#### Records for the task:
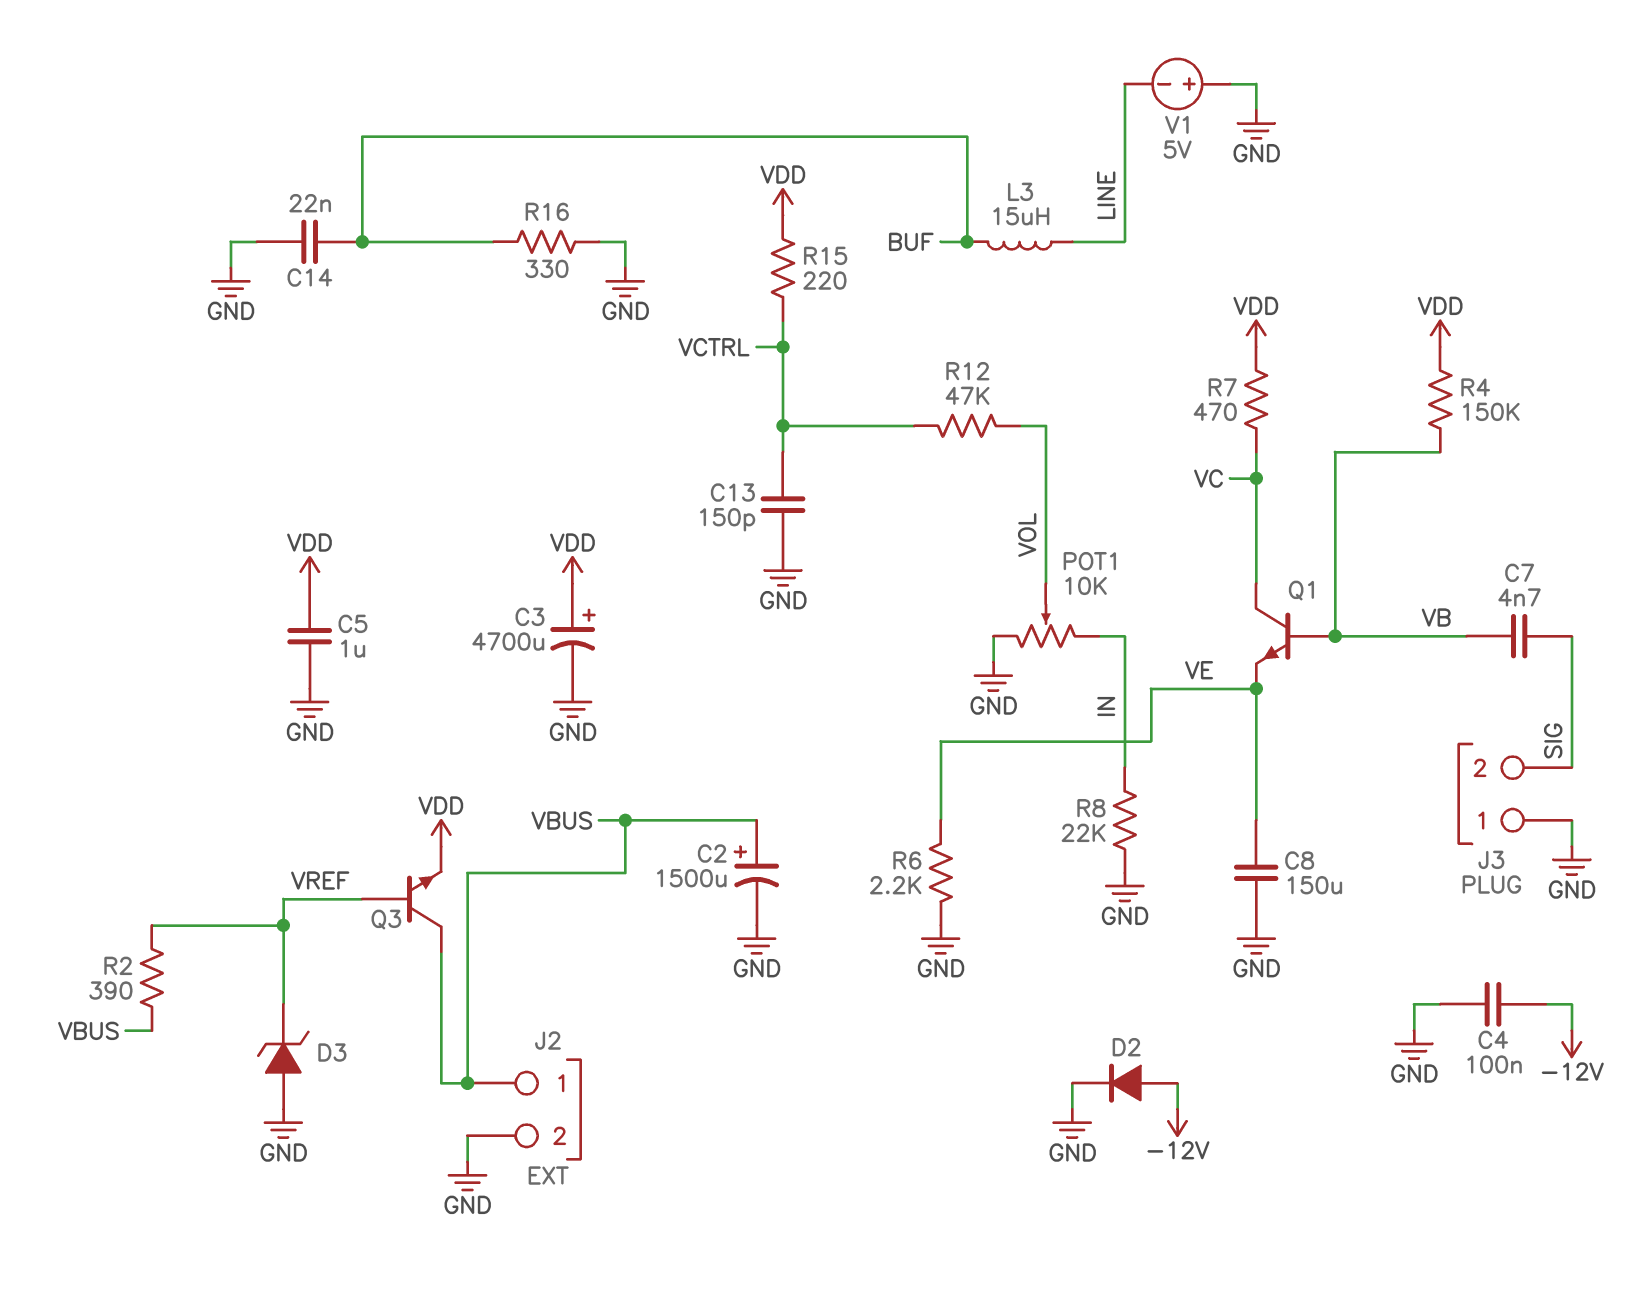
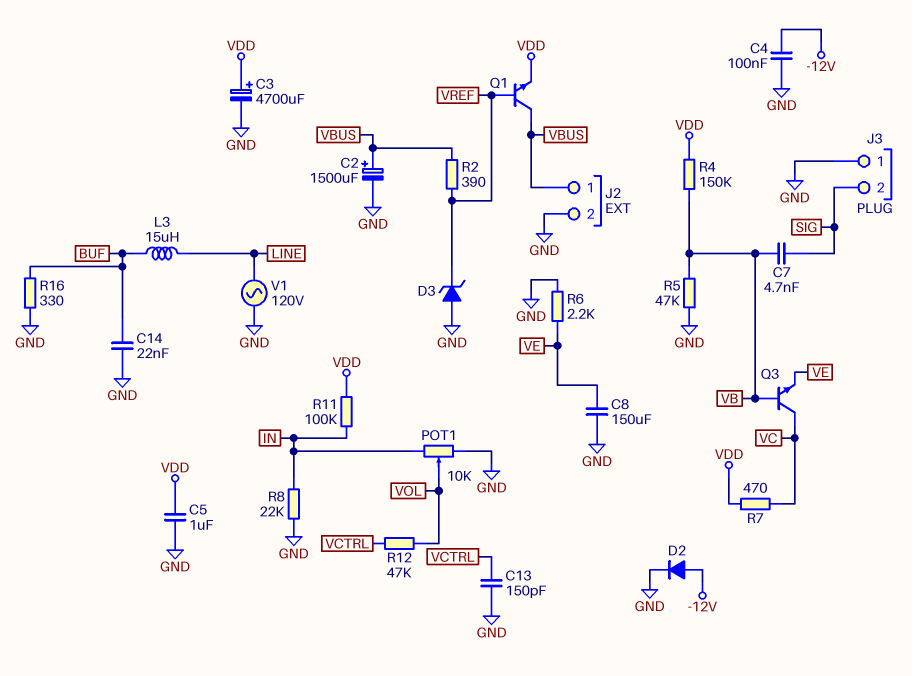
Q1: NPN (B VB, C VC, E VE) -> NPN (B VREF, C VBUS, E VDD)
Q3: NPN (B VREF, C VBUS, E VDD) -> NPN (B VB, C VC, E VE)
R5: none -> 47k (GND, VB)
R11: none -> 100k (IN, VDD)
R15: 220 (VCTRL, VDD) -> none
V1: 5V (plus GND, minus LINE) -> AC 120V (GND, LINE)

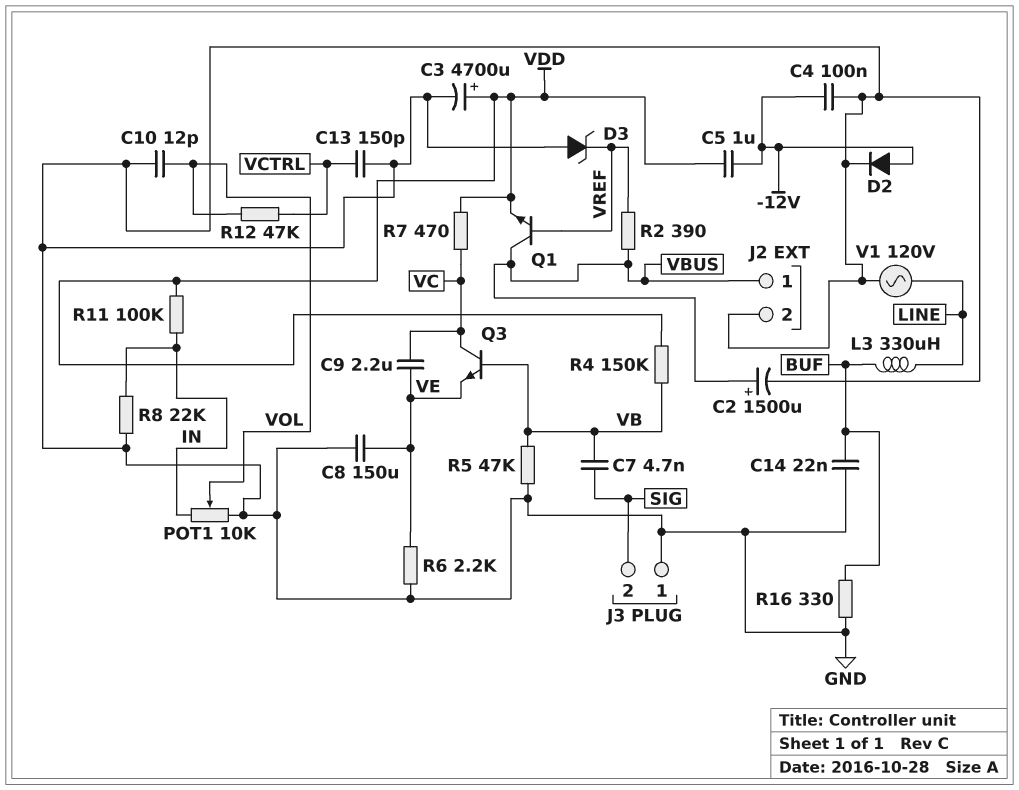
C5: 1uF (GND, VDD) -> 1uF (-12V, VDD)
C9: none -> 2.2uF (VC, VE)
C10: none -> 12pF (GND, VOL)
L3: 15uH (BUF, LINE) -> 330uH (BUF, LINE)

#### Problem to solve:
Copy each of the entries above precisely, and drop whatever pictures they hold.

#### Exercise output:
Q1: NPN (B VB, C VC, E VE) -> NPN (B VREF, C VBUS, E VDD)
Q3: NPN (B VREF, C VBUS, E VDD) -> NPN (B VB, C VC, E VE)
R5: none -> 47k (GND, VB)
R11: none -> 100k (IN, VDD)
R15: 220 (VCTRL, VDD) -> none
V1: 5V (plus GND, minus LINE) -> AC 120V (GND, LINE)

C5: 1uF (GND, VDD) -> 1uF (-12V, VDD)
C9: none -> 2.2uF (VC, VE)
C10: none -> 12pF (GND, VOL)
L3: 15uH (BUF, LINE) -> 330uH (BUF, LINE)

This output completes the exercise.